### PROVIDED INFORMATION
§
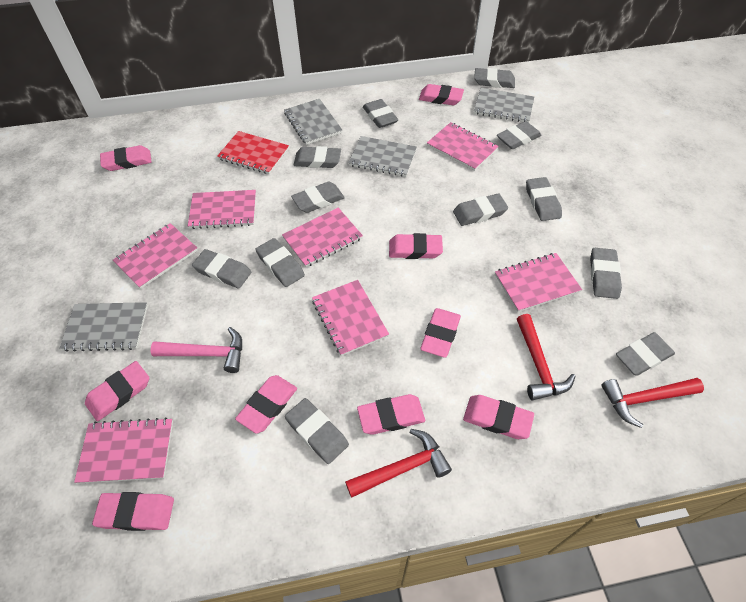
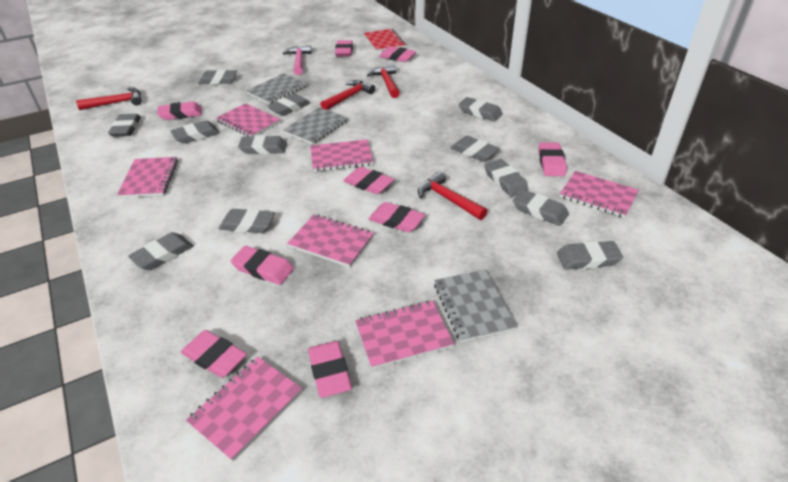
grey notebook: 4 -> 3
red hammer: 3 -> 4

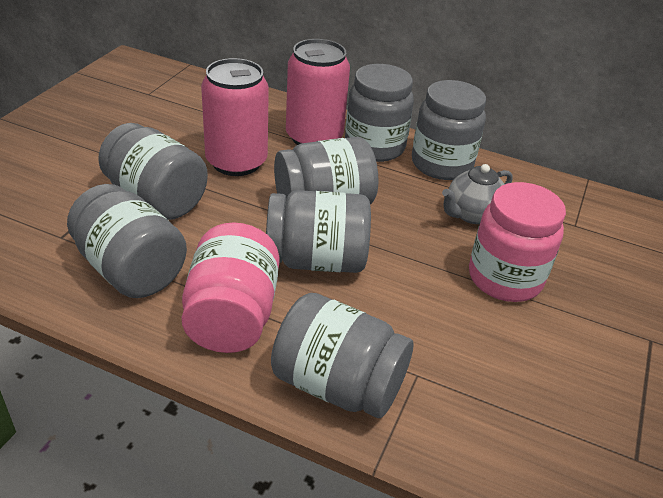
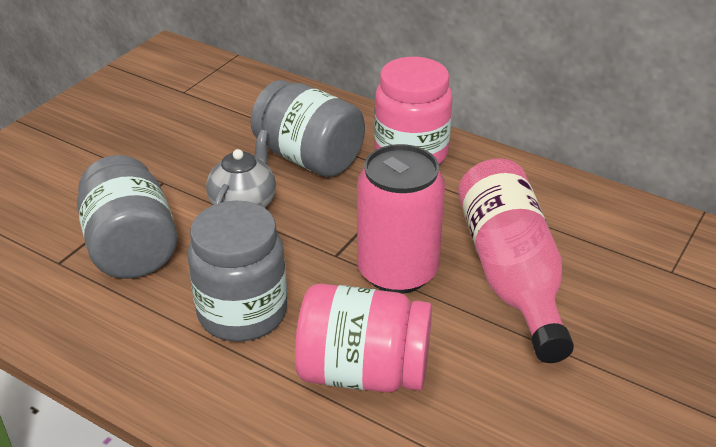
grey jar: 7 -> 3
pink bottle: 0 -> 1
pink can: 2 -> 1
§
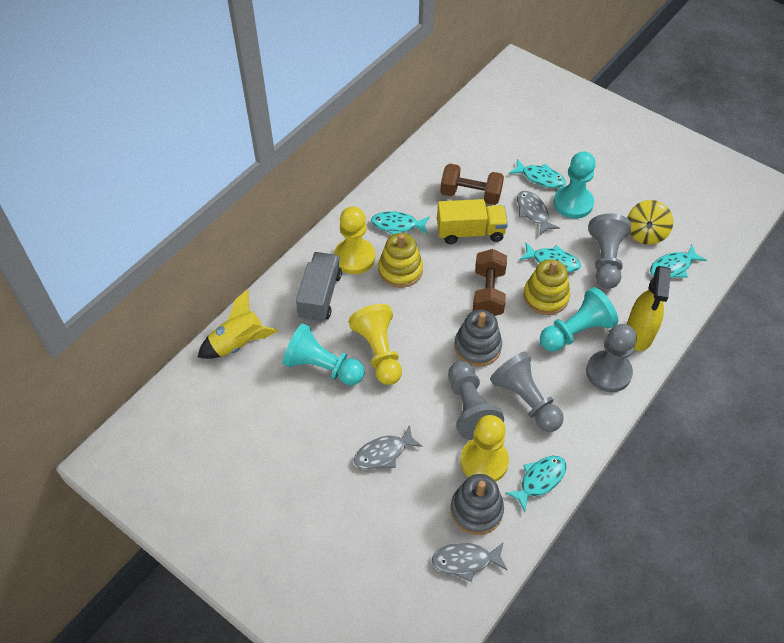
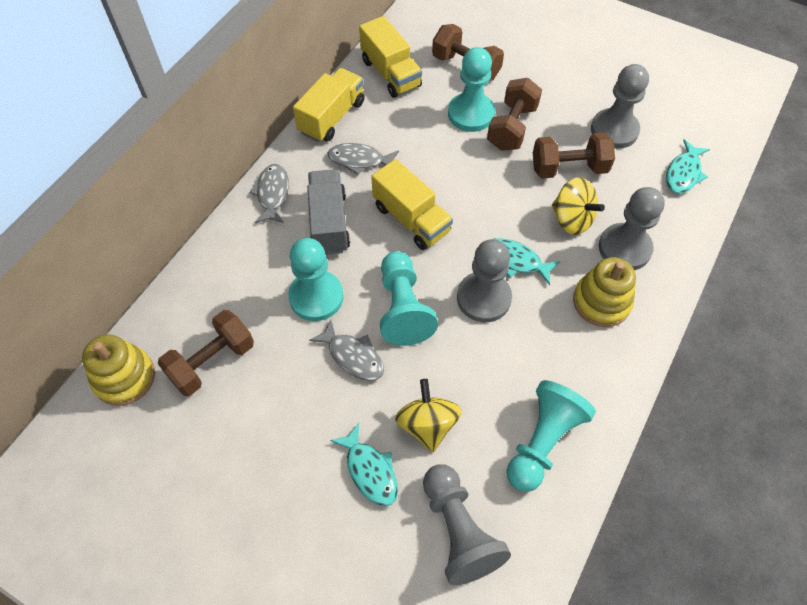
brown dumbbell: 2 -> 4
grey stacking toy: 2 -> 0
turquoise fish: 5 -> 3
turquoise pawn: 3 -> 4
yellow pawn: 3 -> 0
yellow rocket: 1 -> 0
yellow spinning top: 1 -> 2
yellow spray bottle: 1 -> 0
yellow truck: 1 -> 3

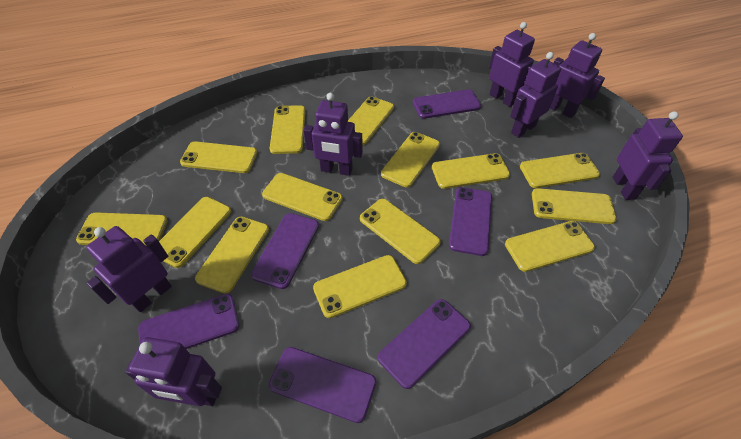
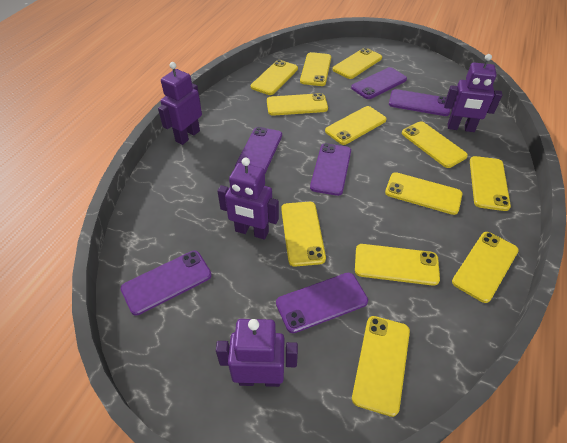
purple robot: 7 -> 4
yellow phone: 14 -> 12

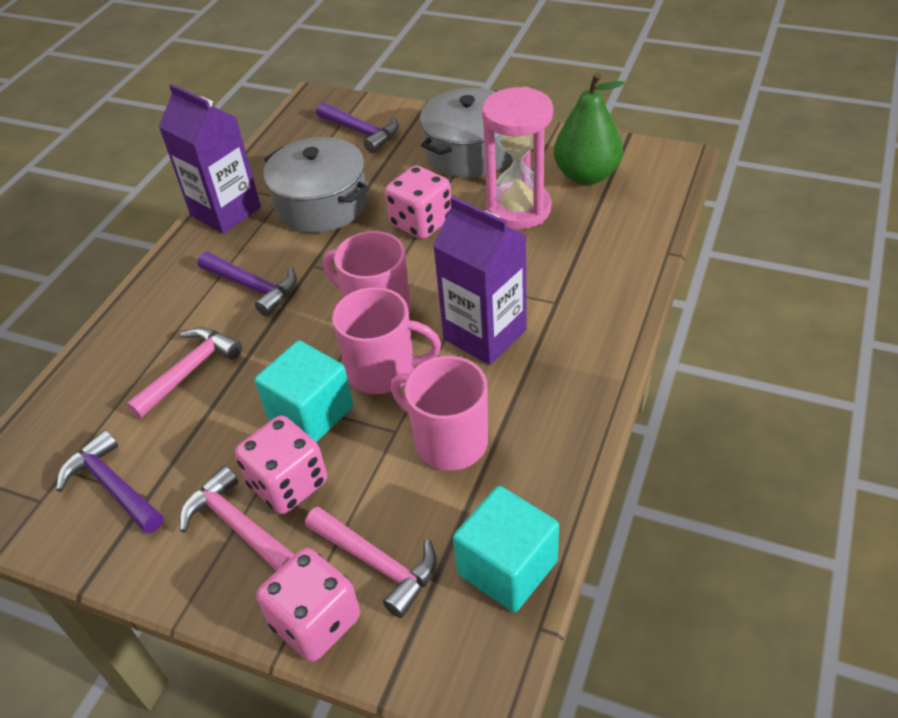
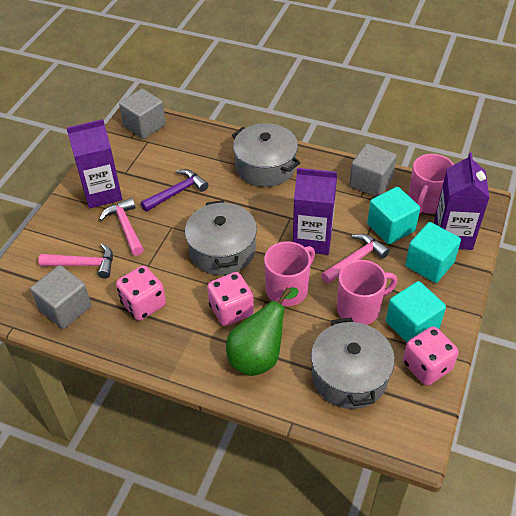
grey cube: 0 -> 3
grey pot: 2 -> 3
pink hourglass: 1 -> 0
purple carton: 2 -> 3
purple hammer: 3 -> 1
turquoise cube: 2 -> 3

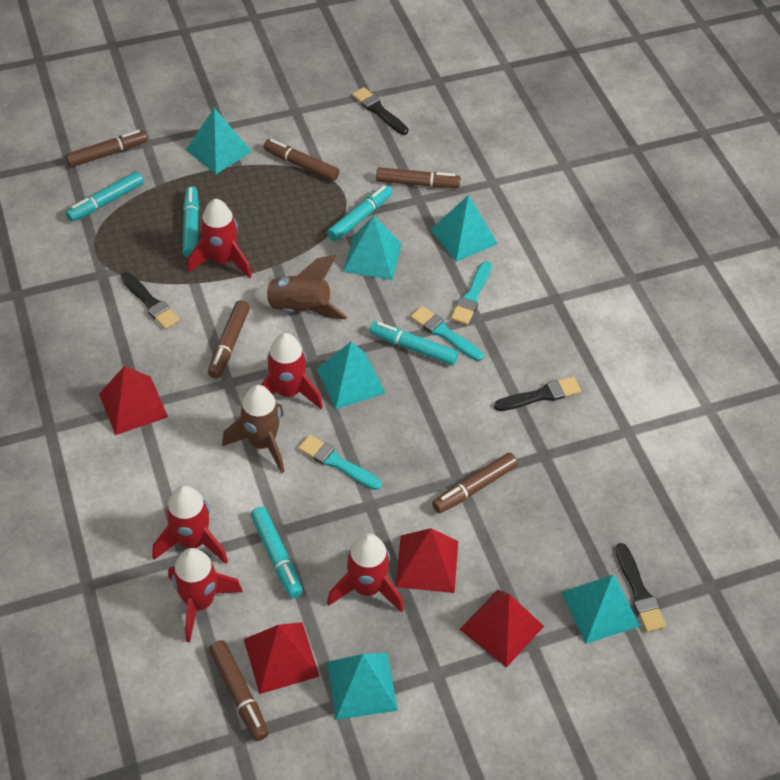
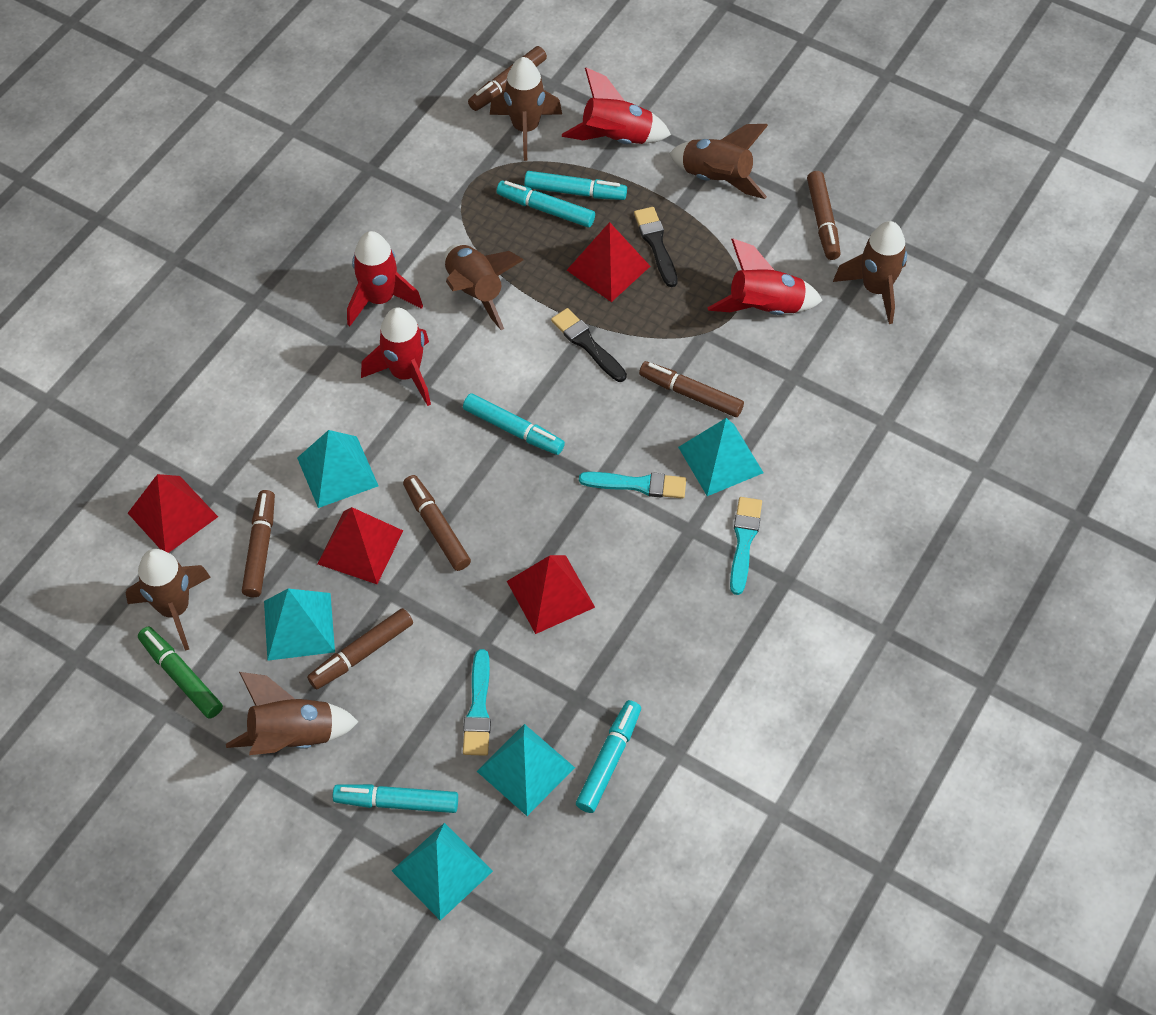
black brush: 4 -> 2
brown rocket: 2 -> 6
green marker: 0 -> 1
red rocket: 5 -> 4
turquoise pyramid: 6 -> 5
§
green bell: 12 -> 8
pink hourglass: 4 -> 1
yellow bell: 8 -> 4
§
### TASK TO COMPLETE
Review the preceding data and report every line that includes the string "turquoise".

### OUTPUT
turquoise fish: 5 -> 3
turquoise pawn: 3 -> 4
turquoise cube: 2 -> 3
turquoise pyramid: 6 -> 5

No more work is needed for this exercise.